TASK DIRECTIONS: Extract the records below word for word and ignore the images.

Scene difference descriptions:

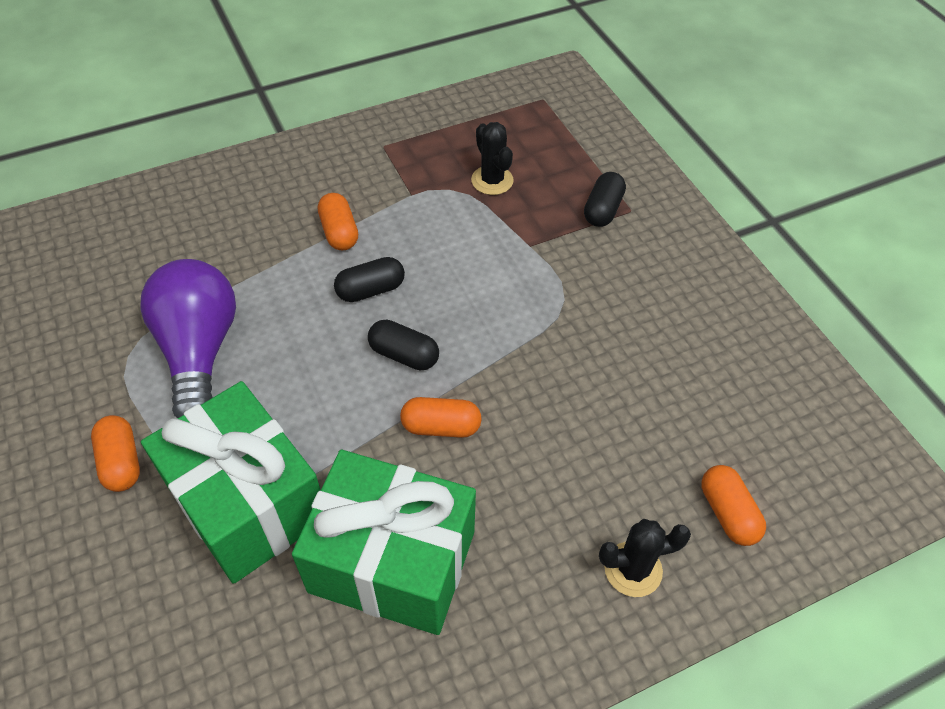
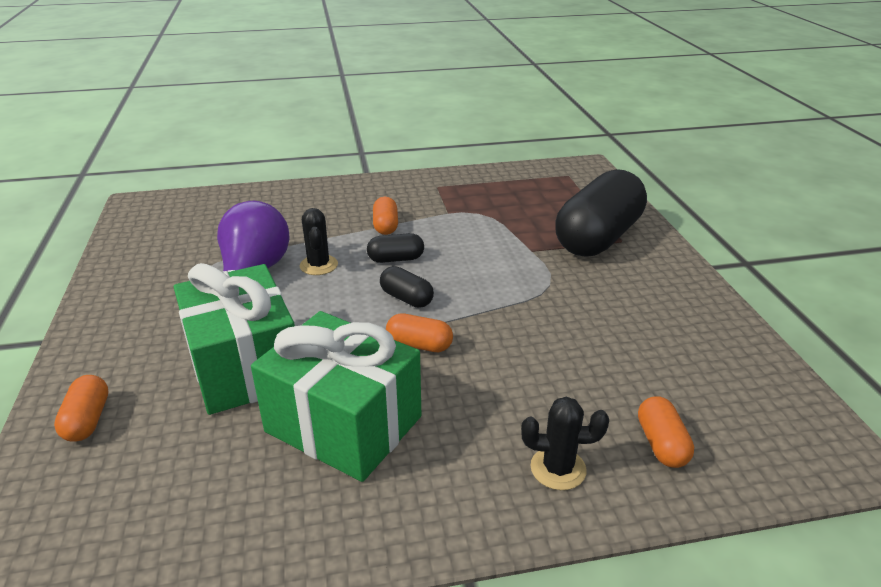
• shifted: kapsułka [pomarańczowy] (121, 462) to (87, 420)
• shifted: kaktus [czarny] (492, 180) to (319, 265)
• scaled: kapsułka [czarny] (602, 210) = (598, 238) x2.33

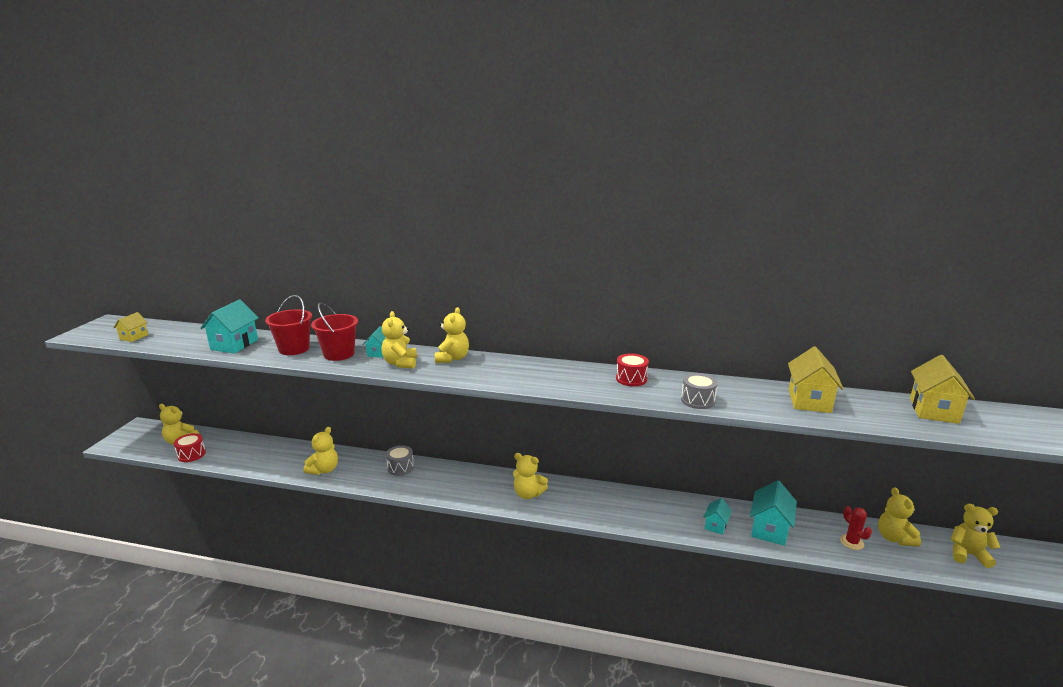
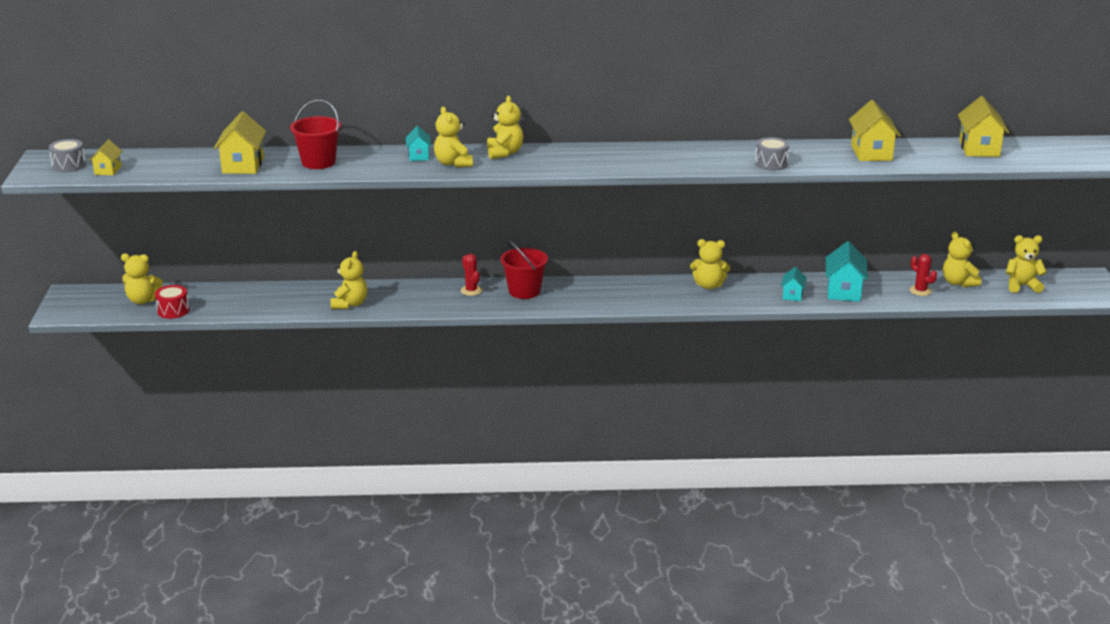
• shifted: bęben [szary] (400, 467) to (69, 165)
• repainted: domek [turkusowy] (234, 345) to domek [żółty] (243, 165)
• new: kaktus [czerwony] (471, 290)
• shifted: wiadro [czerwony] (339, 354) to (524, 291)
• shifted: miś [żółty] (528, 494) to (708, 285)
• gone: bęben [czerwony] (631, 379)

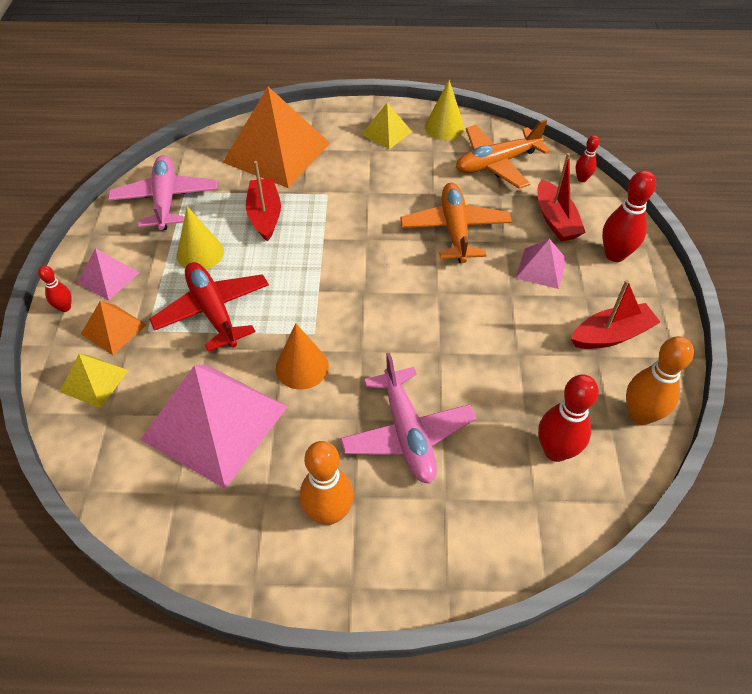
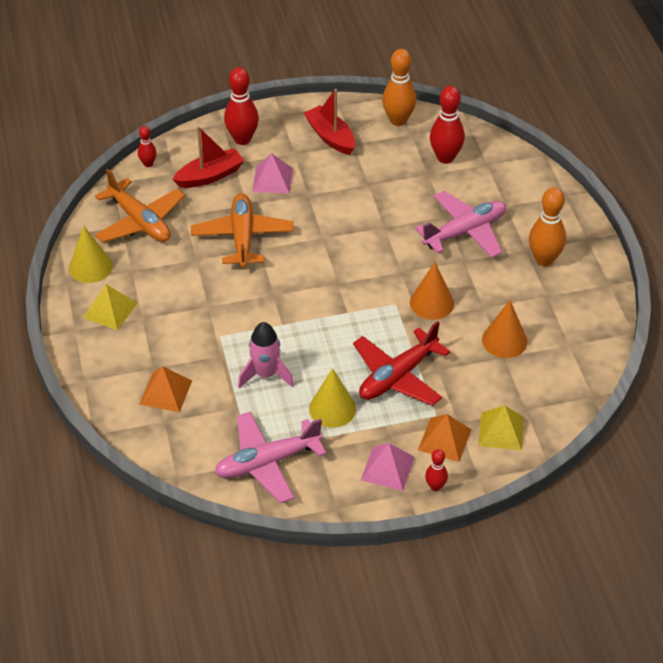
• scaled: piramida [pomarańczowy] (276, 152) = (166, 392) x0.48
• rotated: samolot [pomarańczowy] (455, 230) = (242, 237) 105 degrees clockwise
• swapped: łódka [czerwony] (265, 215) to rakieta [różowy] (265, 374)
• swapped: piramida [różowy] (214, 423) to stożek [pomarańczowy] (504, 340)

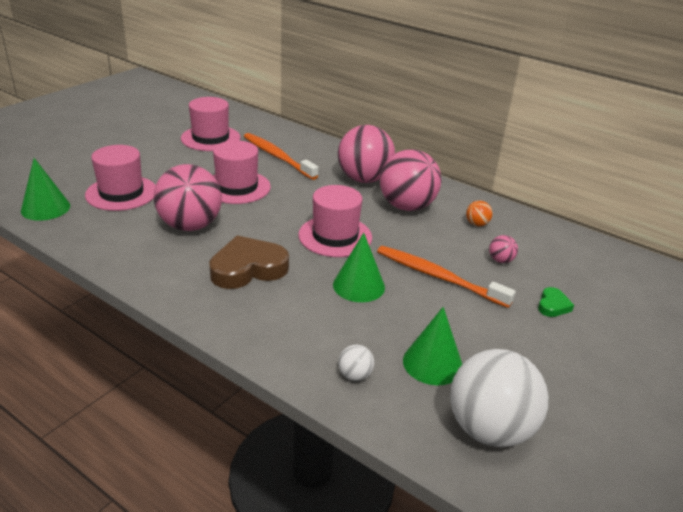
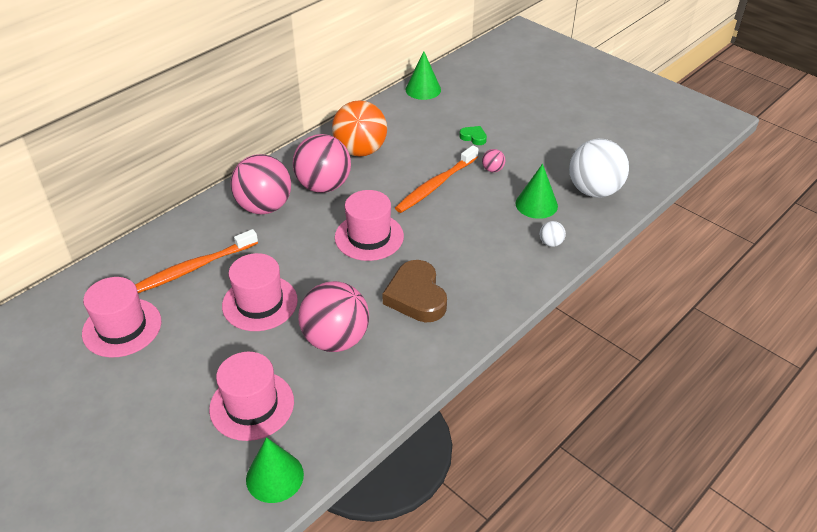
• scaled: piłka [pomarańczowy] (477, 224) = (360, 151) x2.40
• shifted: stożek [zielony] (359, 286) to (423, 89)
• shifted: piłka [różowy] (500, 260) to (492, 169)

WRITTEN ANSWER:
• shifted: kapsułka [pomarańczowy] (121, 462) to (87, 420)
• shifted: kaktus [czarny] (492, 180) to (319, 265)
• scaled: kapsułka [czarny] (602, 210) = (598, 238) x2.33

• shifted: bęben [szary] (400, 467) to (69, 165)
• repainted: domek [turkusowy] (234, 345) to domek [żółty] (243, 165)
• new: kaktus [czerwony] (471, 290)
• shifted: wiadro [czerwony] (339, 354) to (524, 291)
• shifted: miś [żółty] (528, 494) to (708, 285)
• gone: bęben [czerwony] (631, 379)

• scaled: piramida [pomarańczowy] (276, 152) = (166, 392) x0.48
• rotated: samolot [pomarańczowy] (455, 230) = (242, 237) 105 degrees clockwise
• swapped: łódka [czerwony] (265, 215) to rakieta [różowy] (265, 374)
• swapped: piramida [różowy] (214, 423) to stożek [pomarańczowy] (504, 340)

• scaled: piłka [pomarańczowy] (477, 224) = (360, 151) x2.40
• shifted: stożek [zielony] (359, 286) to (423, 89)
• shifted: piłka [różowy] (500, 260) to (492, 169)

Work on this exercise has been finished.